* [Information supplied]:
+ + +

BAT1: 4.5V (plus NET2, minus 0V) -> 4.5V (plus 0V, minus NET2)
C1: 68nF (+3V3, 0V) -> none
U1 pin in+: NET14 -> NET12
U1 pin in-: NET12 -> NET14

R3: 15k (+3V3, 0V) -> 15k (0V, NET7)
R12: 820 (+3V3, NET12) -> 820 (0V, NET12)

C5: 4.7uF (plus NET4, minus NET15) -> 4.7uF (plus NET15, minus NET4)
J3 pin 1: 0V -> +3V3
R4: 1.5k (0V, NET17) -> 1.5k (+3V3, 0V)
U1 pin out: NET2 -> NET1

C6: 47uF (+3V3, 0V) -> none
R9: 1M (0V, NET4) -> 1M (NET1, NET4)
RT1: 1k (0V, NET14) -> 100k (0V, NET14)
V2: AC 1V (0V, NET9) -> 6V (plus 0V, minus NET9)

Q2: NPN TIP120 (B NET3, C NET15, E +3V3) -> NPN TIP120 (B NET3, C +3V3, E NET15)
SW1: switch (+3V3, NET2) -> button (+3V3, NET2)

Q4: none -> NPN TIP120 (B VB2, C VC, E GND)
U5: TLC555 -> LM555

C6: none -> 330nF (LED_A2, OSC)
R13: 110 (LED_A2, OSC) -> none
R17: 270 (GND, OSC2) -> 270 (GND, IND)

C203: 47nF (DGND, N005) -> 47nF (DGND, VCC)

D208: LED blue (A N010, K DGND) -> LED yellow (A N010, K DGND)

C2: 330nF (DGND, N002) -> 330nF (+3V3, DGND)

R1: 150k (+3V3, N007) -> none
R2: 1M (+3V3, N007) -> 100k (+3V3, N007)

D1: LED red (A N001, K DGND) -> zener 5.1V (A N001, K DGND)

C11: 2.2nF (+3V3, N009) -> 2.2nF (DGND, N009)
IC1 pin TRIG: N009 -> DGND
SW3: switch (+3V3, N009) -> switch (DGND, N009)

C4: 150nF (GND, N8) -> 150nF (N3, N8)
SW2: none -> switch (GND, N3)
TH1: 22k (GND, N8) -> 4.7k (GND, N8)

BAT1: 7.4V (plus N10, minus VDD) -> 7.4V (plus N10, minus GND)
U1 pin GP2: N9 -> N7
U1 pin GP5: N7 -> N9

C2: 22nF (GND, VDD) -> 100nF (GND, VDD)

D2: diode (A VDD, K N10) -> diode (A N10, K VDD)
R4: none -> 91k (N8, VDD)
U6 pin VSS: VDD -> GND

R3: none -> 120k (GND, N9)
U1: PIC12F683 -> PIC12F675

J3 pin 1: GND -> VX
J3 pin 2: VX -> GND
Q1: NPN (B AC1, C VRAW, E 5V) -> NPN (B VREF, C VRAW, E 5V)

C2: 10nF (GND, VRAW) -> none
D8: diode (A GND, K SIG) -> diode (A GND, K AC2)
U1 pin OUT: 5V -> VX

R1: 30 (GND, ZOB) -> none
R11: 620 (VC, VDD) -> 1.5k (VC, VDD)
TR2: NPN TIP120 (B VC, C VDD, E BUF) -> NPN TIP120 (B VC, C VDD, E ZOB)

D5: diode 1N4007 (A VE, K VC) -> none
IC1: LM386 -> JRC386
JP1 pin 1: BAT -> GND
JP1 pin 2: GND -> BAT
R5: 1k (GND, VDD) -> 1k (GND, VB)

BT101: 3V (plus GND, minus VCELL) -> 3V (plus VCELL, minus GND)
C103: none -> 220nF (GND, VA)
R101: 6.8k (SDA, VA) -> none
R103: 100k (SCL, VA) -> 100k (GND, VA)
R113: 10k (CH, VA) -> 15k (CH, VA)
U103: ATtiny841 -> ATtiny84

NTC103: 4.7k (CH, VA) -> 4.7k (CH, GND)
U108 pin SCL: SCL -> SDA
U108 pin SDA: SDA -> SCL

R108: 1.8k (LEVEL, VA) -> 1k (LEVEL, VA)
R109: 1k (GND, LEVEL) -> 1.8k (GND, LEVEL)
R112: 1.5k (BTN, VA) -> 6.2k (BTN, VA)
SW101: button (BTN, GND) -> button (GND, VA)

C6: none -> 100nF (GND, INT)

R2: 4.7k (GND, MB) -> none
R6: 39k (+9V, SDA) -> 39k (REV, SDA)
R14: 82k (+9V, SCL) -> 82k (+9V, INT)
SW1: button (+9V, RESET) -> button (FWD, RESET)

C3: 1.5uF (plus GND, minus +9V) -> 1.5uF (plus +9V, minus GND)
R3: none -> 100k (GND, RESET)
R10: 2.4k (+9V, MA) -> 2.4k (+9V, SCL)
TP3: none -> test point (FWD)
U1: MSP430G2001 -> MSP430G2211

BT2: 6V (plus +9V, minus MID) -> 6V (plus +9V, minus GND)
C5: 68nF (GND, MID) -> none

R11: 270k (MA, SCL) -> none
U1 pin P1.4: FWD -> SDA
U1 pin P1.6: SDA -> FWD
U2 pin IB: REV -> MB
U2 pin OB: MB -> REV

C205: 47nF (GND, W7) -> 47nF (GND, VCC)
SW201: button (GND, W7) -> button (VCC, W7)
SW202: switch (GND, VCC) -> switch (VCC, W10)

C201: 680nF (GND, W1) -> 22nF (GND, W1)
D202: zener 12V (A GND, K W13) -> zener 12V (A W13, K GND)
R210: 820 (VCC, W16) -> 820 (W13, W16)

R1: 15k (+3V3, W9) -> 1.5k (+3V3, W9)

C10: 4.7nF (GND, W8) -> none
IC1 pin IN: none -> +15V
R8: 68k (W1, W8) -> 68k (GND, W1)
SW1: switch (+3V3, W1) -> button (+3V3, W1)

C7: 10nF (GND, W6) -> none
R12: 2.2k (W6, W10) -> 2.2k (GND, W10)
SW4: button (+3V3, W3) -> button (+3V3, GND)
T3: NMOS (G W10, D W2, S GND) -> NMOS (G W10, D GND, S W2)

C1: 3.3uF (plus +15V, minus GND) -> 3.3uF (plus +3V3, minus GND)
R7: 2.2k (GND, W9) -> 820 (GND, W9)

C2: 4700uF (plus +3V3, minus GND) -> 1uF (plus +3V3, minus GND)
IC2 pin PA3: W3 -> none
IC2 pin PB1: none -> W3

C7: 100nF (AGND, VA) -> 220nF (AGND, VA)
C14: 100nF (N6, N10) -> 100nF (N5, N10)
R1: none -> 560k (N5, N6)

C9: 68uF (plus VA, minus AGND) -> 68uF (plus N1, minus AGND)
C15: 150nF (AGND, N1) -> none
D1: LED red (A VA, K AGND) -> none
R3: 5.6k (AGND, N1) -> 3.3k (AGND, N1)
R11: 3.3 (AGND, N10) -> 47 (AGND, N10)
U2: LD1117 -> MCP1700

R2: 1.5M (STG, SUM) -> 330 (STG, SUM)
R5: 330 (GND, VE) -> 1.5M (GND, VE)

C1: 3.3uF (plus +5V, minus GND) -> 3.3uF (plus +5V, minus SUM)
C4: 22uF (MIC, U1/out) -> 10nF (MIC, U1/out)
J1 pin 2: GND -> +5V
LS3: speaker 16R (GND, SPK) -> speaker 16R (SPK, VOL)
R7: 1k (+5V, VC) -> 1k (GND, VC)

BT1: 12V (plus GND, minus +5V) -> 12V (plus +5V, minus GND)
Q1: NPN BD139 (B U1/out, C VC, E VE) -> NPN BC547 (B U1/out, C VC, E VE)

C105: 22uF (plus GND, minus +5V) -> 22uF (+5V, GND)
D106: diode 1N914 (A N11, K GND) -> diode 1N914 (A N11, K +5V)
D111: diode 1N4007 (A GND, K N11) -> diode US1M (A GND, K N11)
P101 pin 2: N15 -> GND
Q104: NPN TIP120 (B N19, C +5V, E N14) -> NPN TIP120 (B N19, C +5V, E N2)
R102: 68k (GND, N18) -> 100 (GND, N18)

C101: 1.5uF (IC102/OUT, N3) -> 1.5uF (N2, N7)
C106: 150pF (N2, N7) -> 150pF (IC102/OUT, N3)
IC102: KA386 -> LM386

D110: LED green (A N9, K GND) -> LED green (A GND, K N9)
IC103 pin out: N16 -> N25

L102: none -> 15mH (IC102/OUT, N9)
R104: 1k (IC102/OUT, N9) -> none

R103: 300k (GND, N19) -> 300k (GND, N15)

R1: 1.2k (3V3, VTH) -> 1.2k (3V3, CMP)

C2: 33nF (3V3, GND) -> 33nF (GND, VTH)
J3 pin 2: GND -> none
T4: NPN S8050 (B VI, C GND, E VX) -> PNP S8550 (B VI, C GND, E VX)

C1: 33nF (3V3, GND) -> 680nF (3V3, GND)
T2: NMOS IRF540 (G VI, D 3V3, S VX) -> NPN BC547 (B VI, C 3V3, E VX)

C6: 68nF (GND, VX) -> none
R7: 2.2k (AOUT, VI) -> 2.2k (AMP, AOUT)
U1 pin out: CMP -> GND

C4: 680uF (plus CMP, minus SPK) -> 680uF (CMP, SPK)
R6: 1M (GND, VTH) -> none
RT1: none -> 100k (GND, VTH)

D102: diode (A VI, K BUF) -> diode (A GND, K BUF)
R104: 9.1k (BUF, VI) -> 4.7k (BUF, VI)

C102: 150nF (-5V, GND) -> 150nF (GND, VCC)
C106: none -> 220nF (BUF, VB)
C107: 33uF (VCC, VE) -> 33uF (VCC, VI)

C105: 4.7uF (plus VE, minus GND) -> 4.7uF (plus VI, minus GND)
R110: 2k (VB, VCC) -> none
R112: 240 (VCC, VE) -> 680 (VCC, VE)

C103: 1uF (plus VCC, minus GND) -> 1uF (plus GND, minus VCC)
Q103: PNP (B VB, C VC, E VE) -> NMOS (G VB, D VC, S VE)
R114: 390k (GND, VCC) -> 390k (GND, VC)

+ + +

* [Task description]: Each line of the records above, from the first through the one containing "R12: 820 (+3V3, NET12) -> 820 (0V, NET12)", is to be retyped exactly; no other line belongs.

* [Answer space]:
BAT1: 4.5V (plus NET2, minus 0V) -> 4.5V (plus 0V, minus NET2)
C1: 68nF (+3V3, 0V) -> none
U1 pin in+: NET14 -> NET12
U1 pin in-: NET12 -> NET14

R3: 15k (+3V3, 0V) -> 15k (0V, NET7)
R12: 820 (+3V3, NET12) -> 820 (0V, NET12)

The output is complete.